===== Data

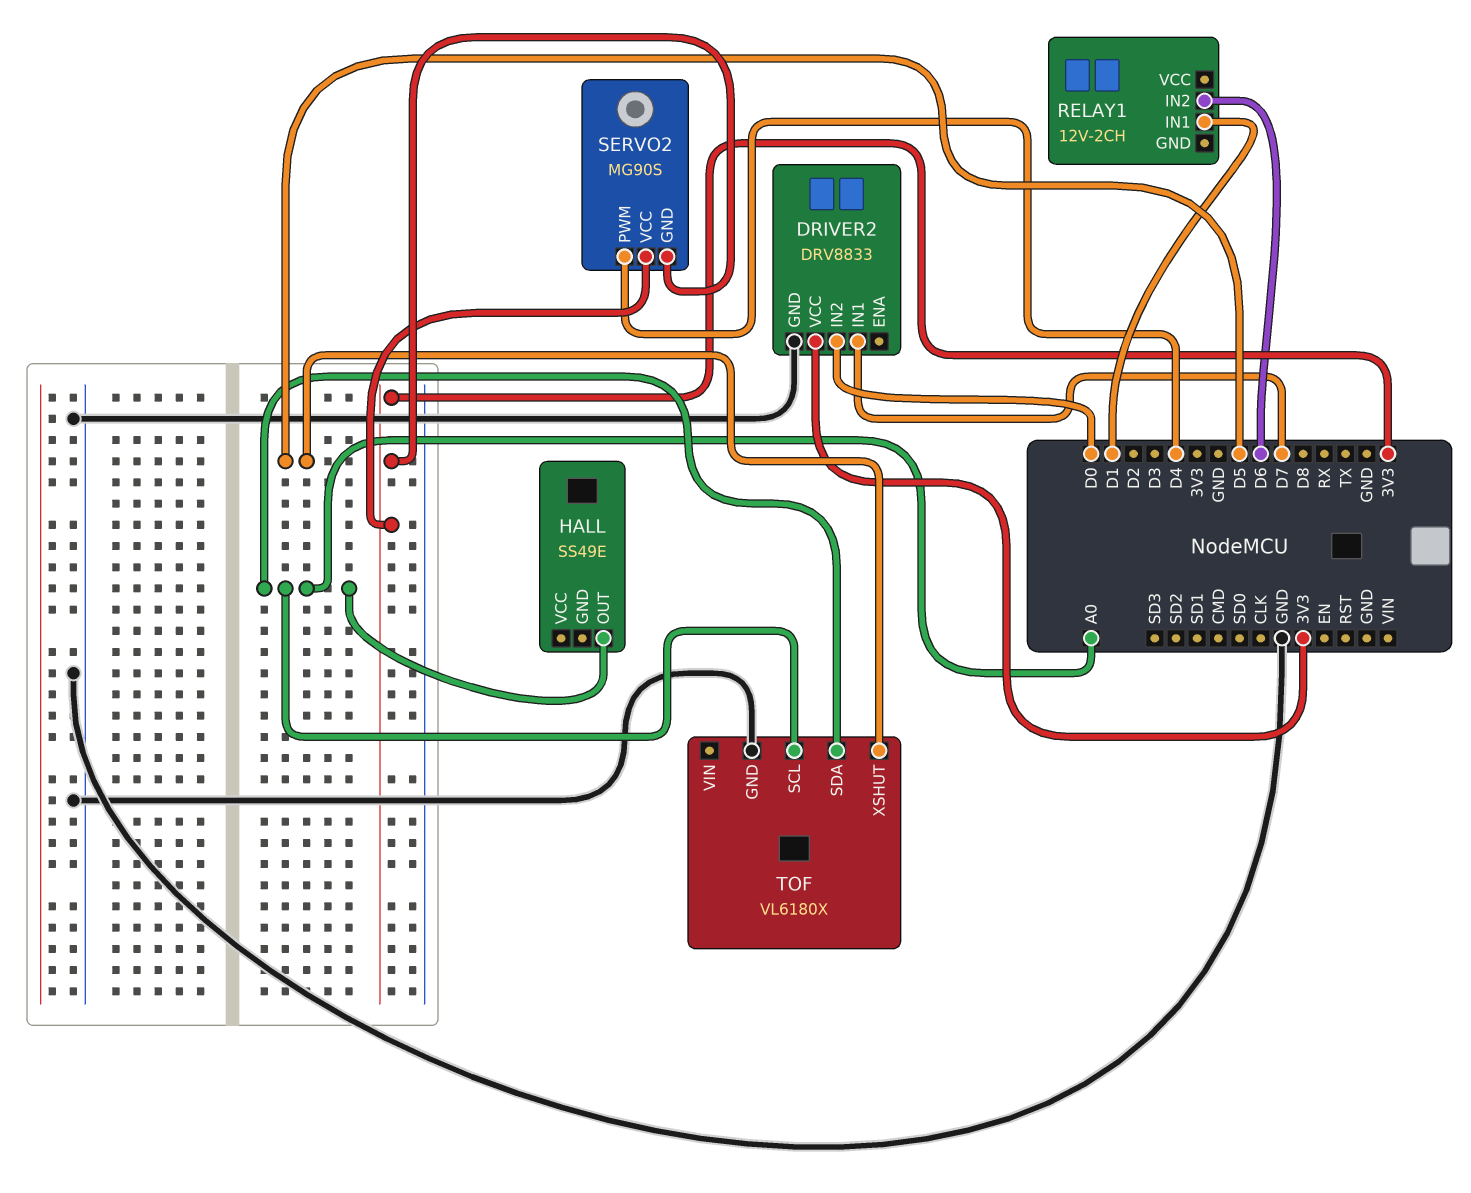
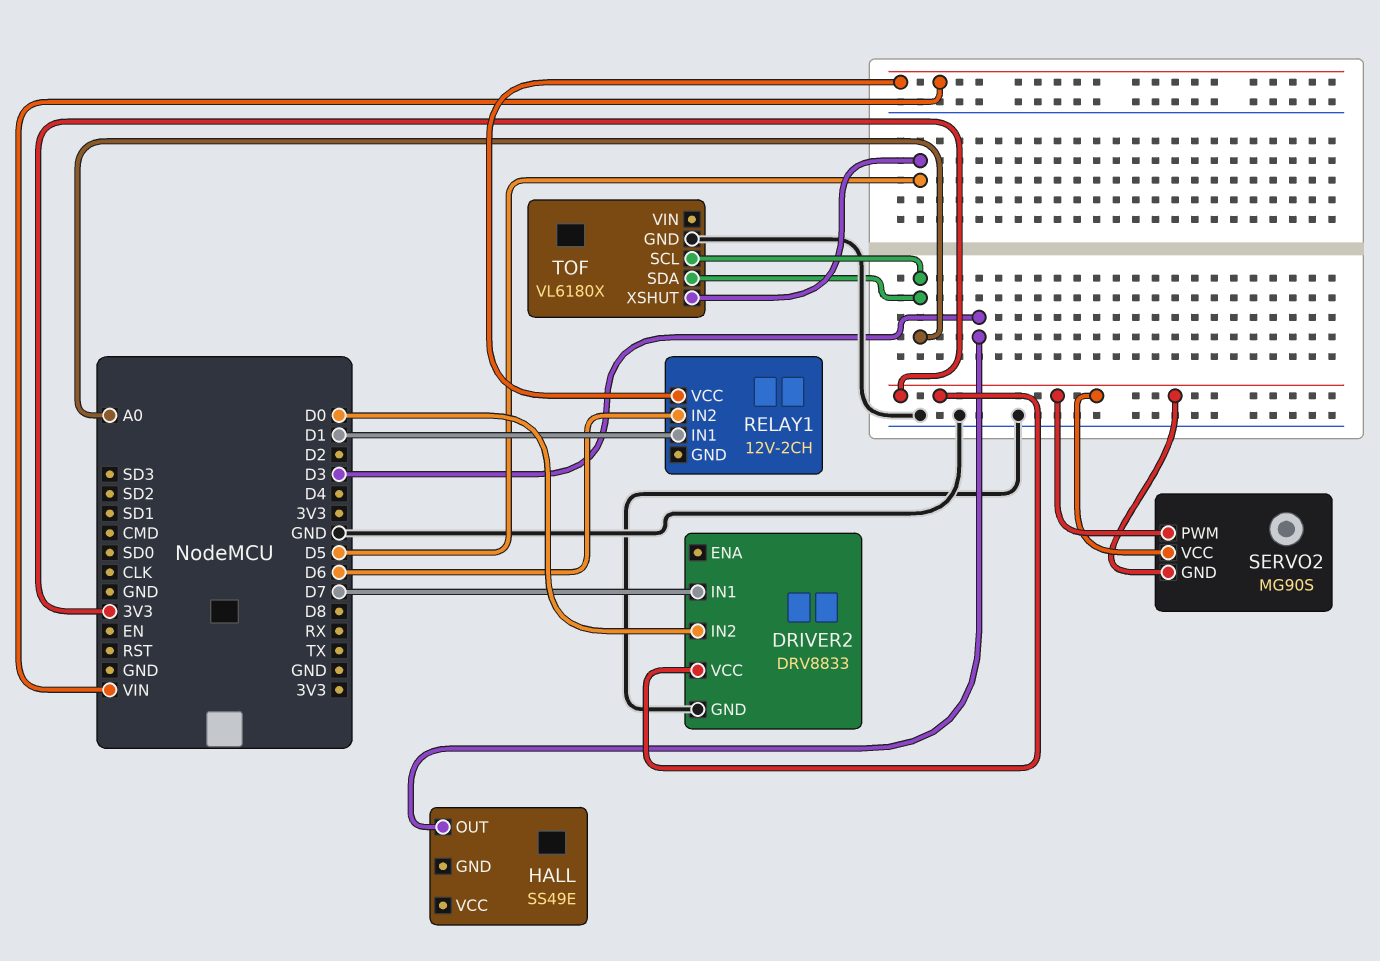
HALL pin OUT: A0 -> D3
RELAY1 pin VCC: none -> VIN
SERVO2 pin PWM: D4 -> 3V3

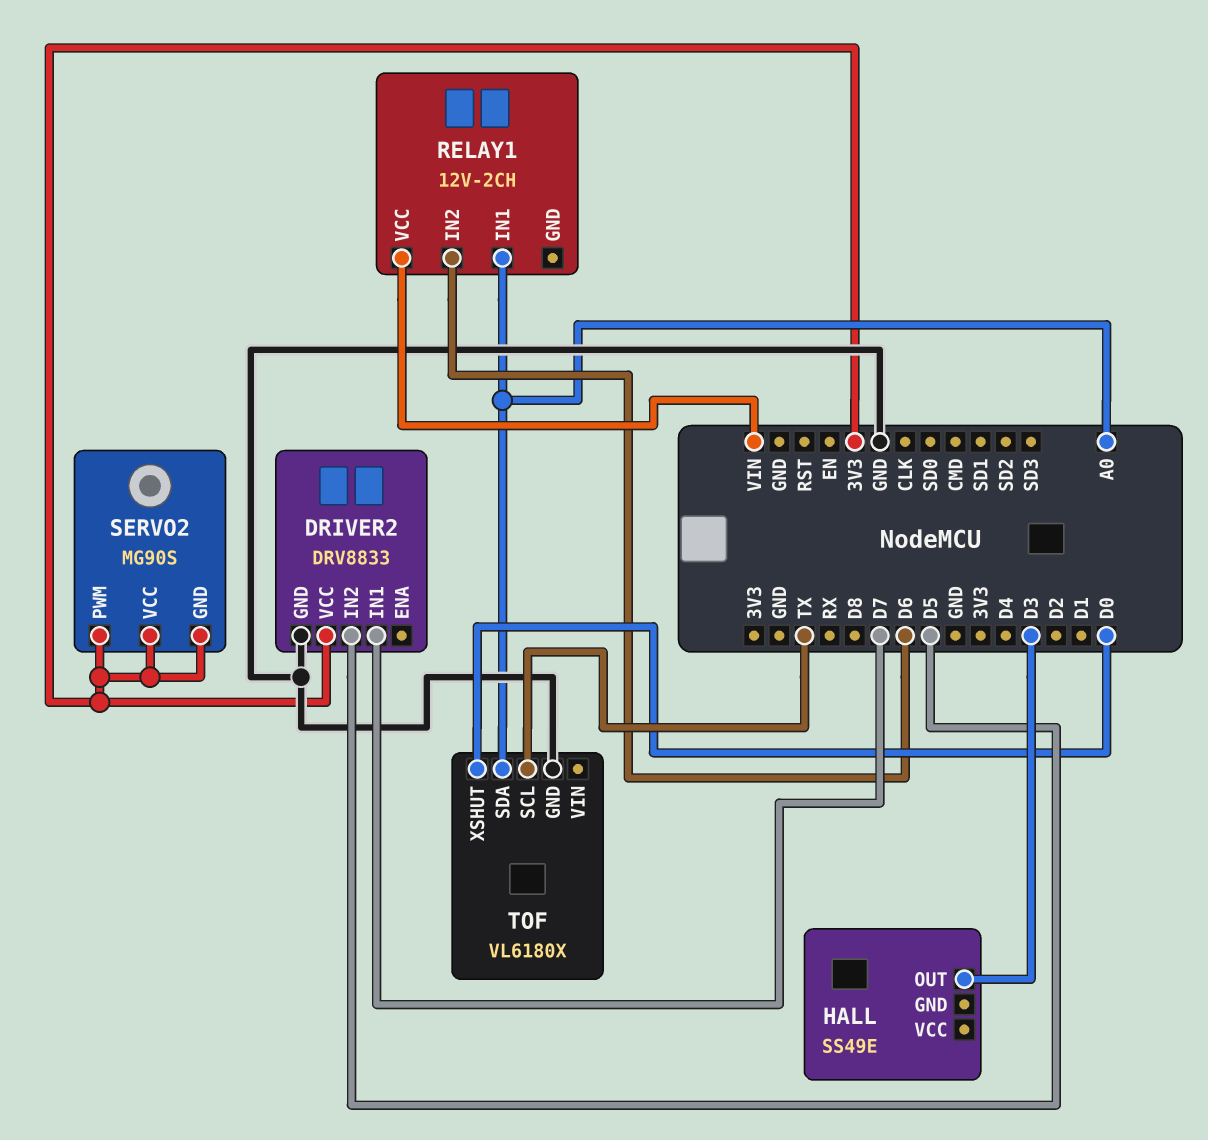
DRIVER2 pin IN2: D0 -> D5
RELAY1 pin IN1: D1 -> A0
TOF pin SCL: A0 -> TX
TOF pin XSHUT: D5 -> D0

==========

### Exercise details:
All of the material above should be set down again exactly, though not its pictures.

### Output of the exercise:
HALL pin OUT: A0 -> D3
RELAY1 pin VCC: none -> VIN
SERVO2 pin PWM: D4 -> 3V3

DRIVER2 pin IN2: D0 -> D5
RELAY1 pin IN1: D1 -> A0
TOF pin SCL: A0 -> TX
TOF pin XSHUT: D5 -> D0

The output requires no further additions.